### Assignment
Output only the entries, exactly as given, without the pictures.

==================================================

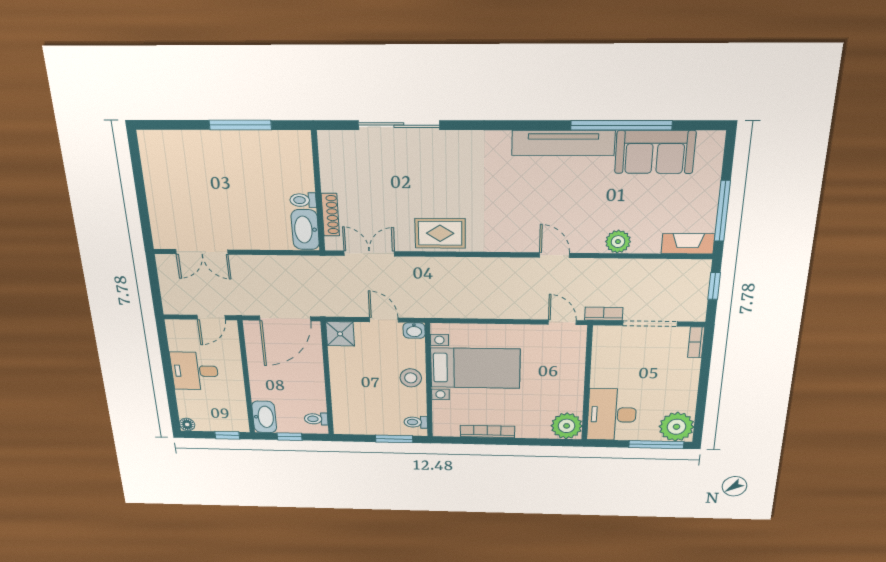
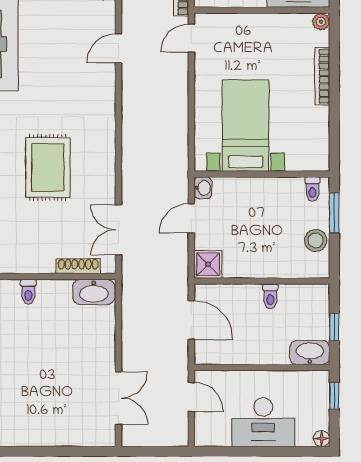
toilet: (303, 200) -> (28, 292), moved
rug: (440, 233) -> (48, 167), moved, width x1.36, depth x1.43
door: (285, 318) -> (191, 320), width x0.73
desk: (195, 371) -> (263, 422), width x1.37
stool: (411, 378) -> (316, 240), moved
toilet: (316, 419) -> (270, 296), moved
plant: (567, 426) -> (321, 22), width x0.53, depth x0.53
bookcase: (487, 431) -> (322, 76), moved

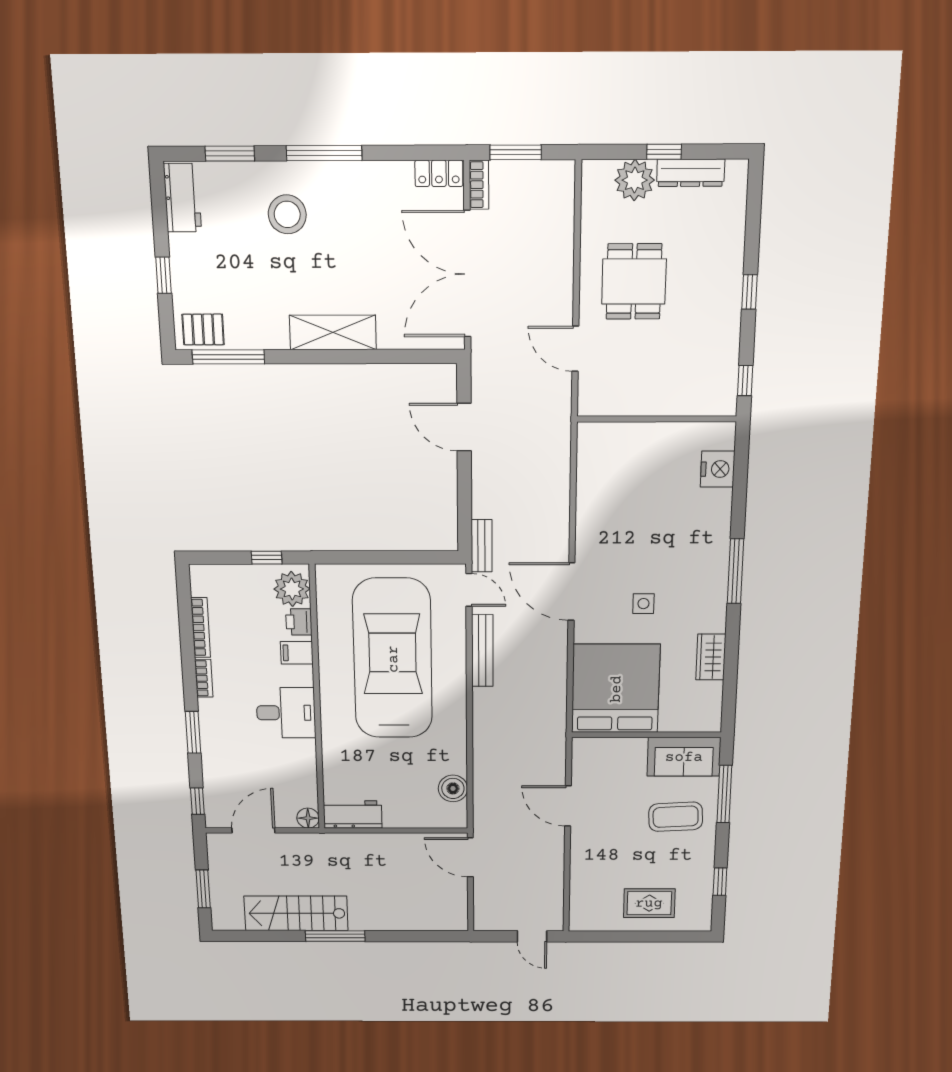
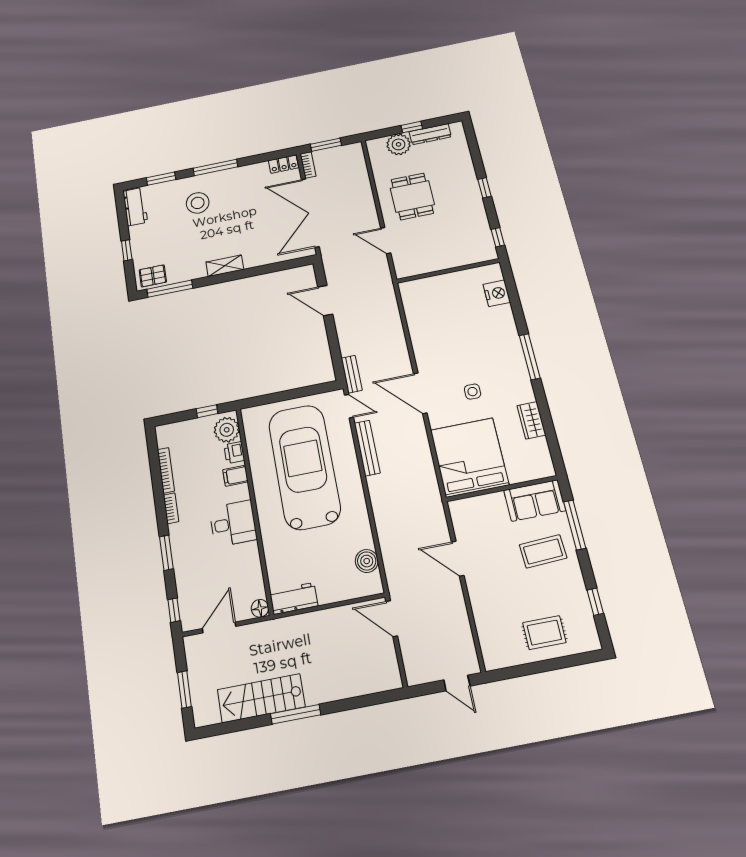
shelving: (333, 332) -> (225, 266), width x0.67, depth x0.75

==================================================

### Task result
toilet: (303, 200) -> (28, 292), moved
rug: (440, 233) -> (48, 167), moved, width x1.36, depth x1.43
door: (285, 318) -> (191, 320), width x0.73
desk: (195, 371) -> (263, 422), width x1.37
stool: (411, 378) -> (316, 240), moved
toilet: (316, 419) -> (270, 296), moved
plant: (567, 426) -> (321, 22), width x0.53, depth x0.53
bookcase: (487, 431) -> (322, 76), moved

shelving: (333, 332) -> (225, 266), width x0.67, depth x0.75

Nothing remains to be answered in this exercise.